Saved data entries:

=== Section Start ===

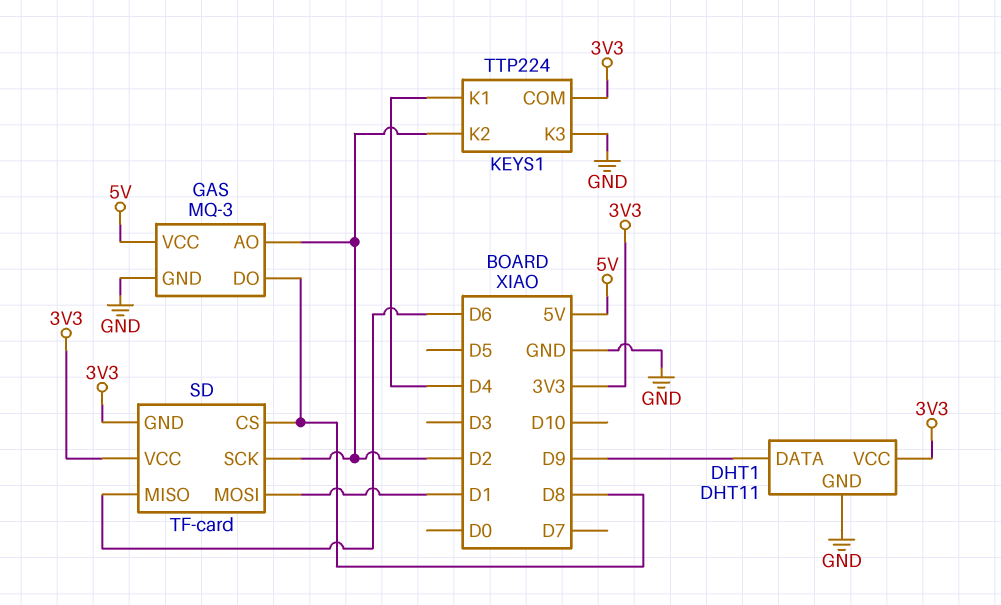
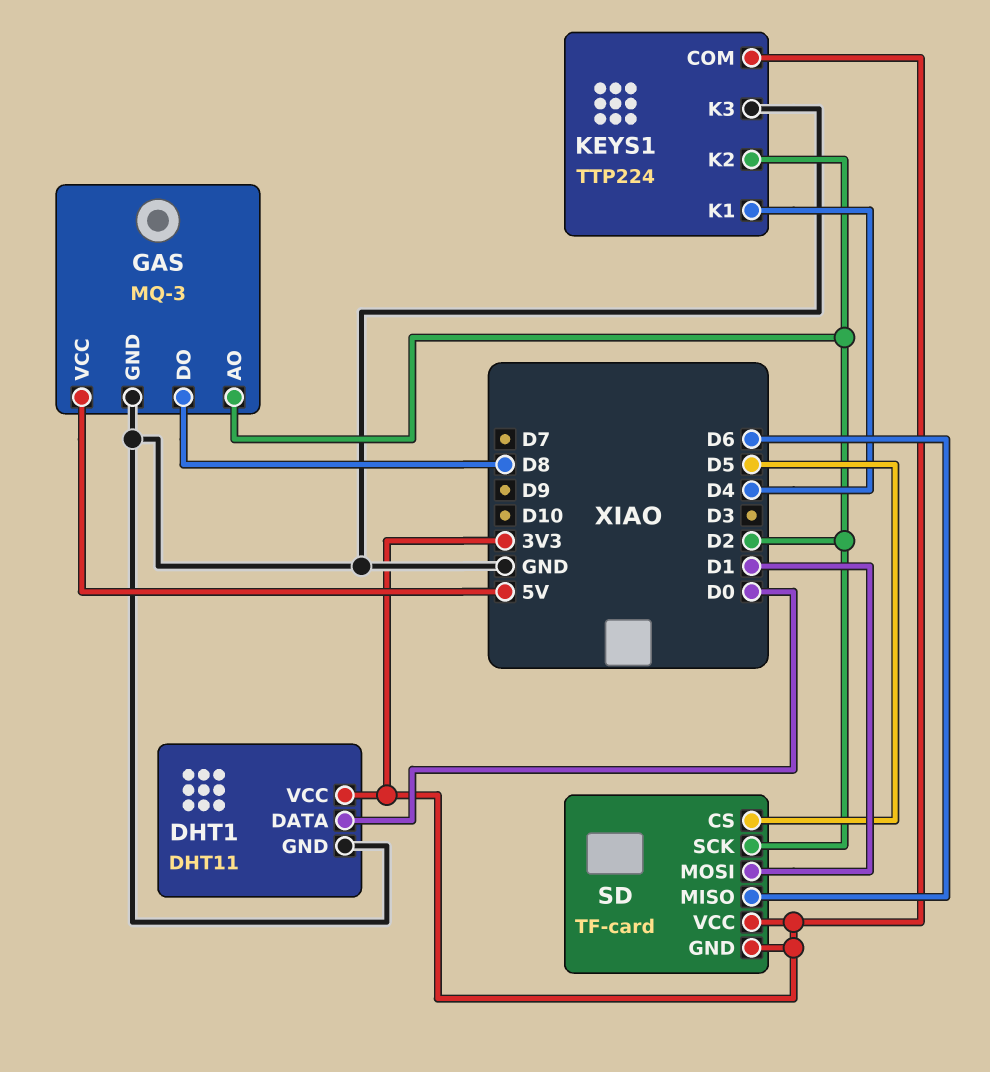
DHT1 pin DATA: D9 -> D0
SD pin CS: D8 -> D5

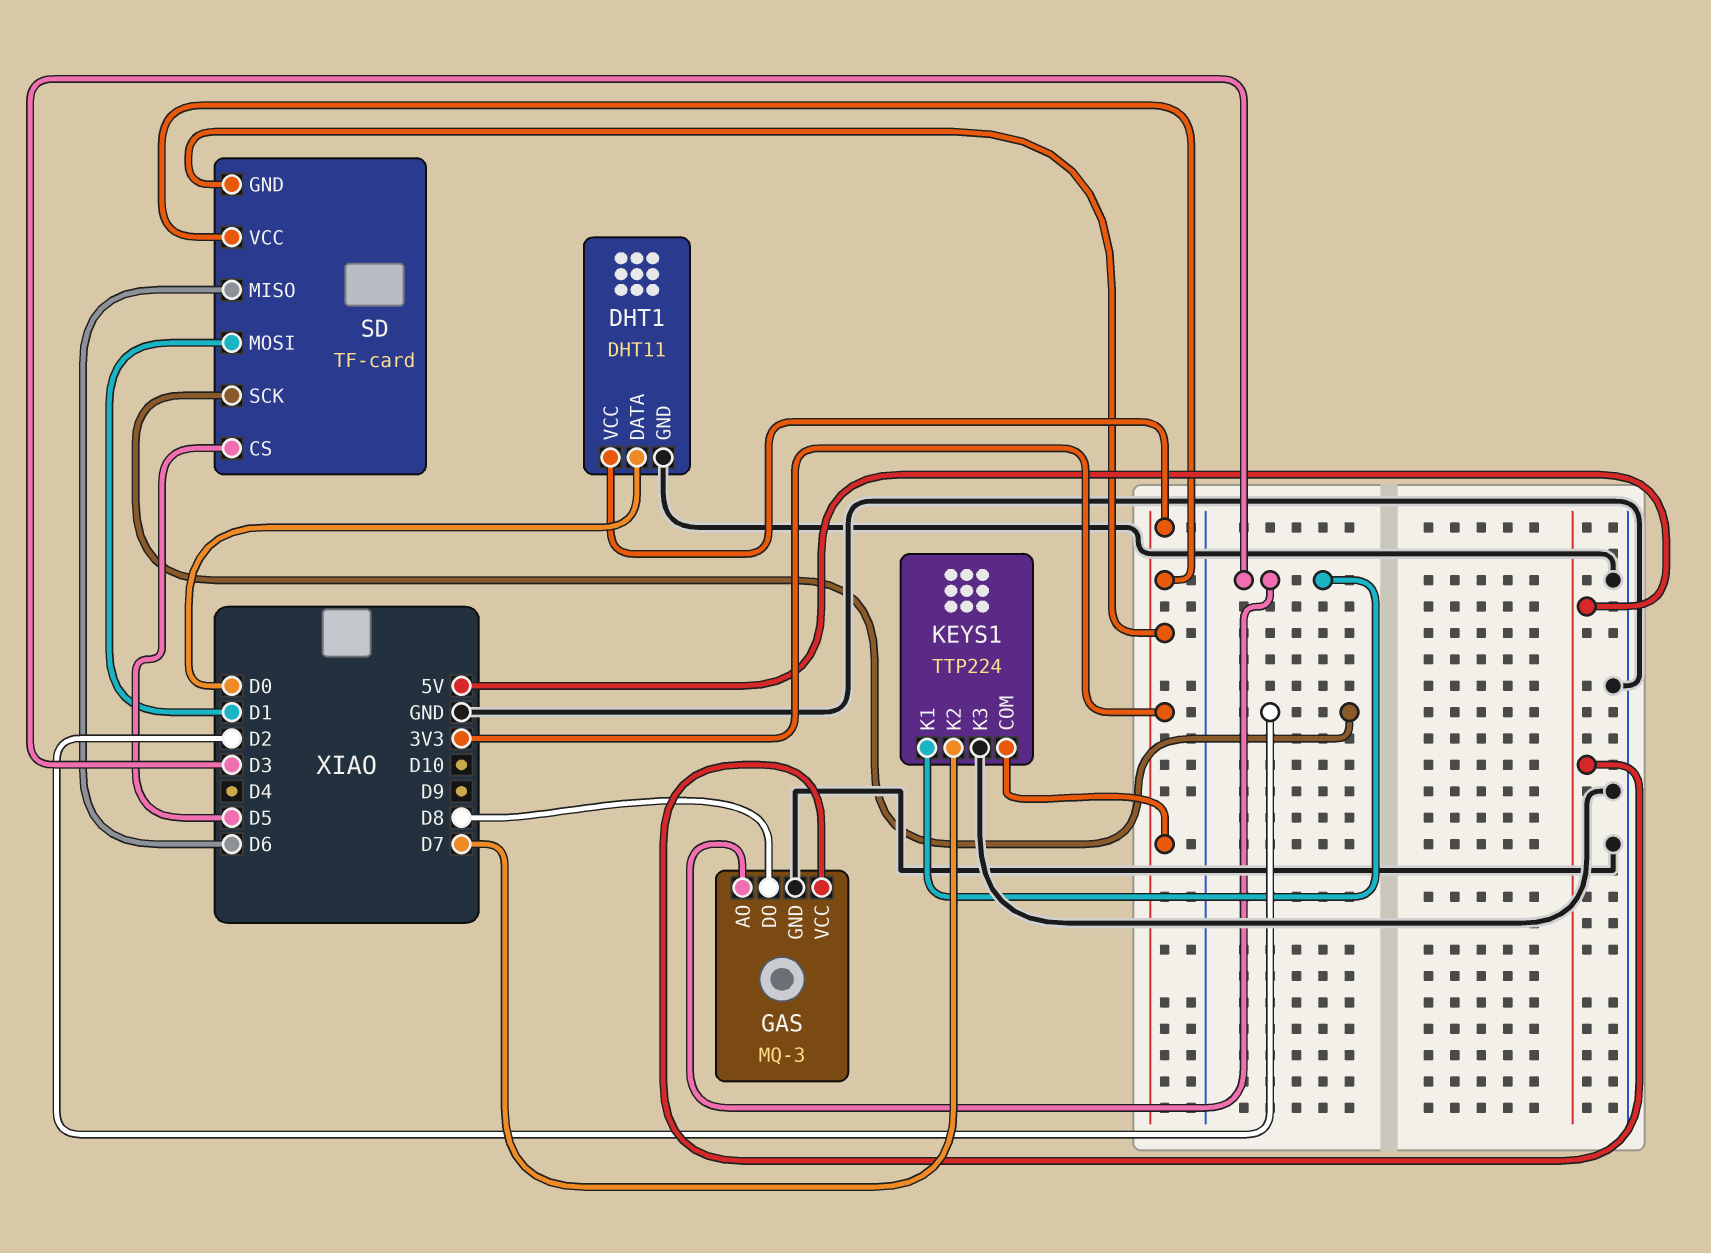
GAS pin AO: D2 -> D3
KEYS1 pin K1: D4 -> D3
KEYS1 pin K2: D2 -> D7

=== Section End ===

**Exercise prompt:** Return only the lines that start at the line containing "SD pin CS: D8 -> D5" and finish at the last line of the entries, exactly as written and without pictures.

**Result of this exercise:**
SD pin CS: D8 -> D5

GAS pin AO: D2 -> D3
KEYS1 pin K1: D4 -> D3
KEYS1 pin K2: D2 -> D7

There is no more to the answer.